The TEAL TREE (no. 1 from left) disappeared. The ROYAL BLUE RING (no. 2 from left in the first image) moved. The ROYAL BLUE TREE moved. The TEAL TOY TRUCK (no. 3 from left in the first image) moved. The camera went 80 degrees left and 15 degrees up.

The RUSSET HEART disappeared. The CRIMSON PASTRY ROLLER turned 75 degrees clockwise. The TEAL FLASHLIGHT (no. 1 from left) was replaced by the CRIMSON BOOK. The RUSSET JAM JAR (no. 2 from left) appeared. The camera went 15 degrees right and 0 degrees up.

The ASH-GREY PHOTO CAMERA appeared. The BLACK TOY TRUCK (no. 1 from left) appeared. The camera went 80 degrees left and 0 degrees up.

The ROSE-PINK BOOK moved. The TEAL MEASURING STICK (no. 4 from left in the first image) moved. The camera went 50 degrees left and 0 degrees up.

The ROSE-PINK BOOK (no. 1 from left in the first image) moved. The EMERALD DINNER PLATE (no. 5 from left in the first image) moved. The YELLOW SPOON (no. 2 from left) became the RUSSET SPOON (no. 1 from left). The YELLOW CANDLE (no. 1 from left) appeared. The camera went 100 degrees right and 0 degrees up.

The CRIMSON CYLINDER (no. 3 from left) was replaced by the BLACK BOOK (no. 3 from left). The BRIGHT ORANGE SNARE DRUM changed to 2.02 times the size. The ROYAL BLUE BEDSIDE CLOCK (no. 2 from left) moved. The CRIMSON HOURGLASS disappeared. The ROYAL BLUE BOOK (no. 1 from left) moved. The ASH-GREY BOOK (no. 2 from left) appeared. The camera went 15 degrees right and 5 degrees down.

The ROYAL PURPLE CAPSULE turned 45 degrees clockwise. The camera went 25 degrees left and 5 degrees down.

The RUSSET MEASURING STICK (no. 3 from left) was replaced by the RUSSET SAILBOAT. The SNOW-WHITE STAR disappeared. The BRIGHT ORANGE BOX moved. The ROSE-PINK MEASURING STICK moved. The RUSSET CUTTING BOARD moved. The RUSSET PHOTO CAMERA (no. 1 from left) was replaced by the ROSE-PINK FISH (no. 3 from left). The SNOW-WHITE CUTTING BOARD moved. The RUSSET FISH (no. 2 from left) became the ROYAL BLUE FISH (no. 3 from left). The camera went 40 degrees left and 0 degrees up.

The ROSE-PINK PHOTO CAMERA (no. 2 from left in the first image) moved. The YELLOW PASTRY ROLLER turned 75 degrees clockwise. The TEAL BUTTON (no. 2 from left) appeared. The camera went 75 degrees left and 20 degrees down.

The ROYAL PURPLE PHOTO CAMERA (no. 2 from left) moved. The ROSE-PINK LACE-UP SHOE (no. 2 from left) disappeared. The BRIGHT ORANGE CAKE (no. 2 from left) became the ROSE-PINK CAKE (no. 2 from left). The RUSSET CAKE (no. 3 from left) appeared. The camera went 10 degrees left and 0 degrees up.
------
Required action:
Work out how many lines in the records above hold the string "PASTRY", then give only that count.

Answer below:
2